> _TASK TO CARRY OUT_
From the first line to the last, repeat the data exactly and drop the pictures.

> _DATA RECORDS_

┄┄┄┄┄┄

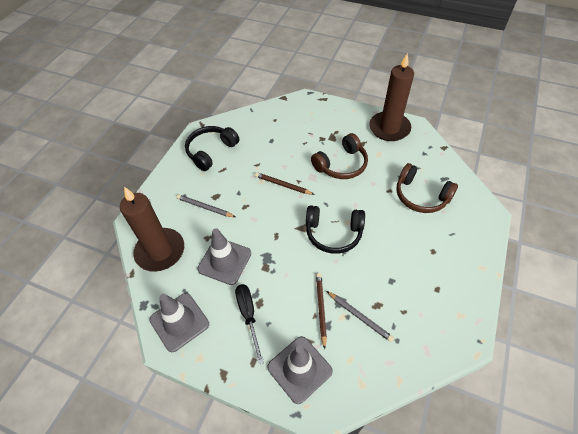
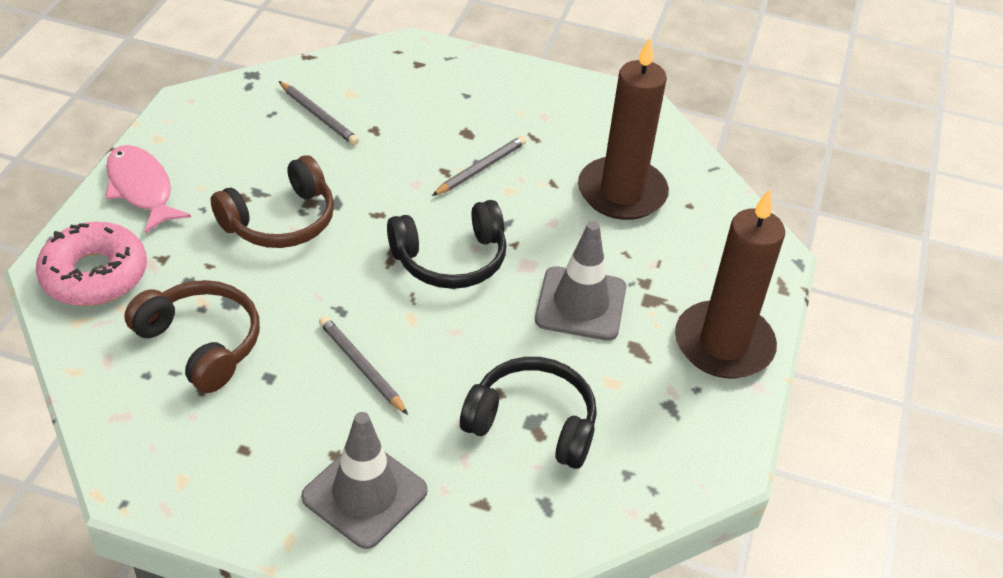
black screwdriver: 1 -> 0
brown pencil: 2 -> 0
grey pencil: 2 -> 3
grey traffic cone: 3 -> 2
pink donut: 0 -> 1
pink fish: 0 -> 1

┄┄┄┄┄┄

> _ANSWER BOX_
black screwdriver: 1 -> 0
brown pencil: 2 -> 0
grey pencil: 2 -> 3
grey traffic cone: 3 -> 2
pink donut: 0 -> 1
pink fish: 0 -> 1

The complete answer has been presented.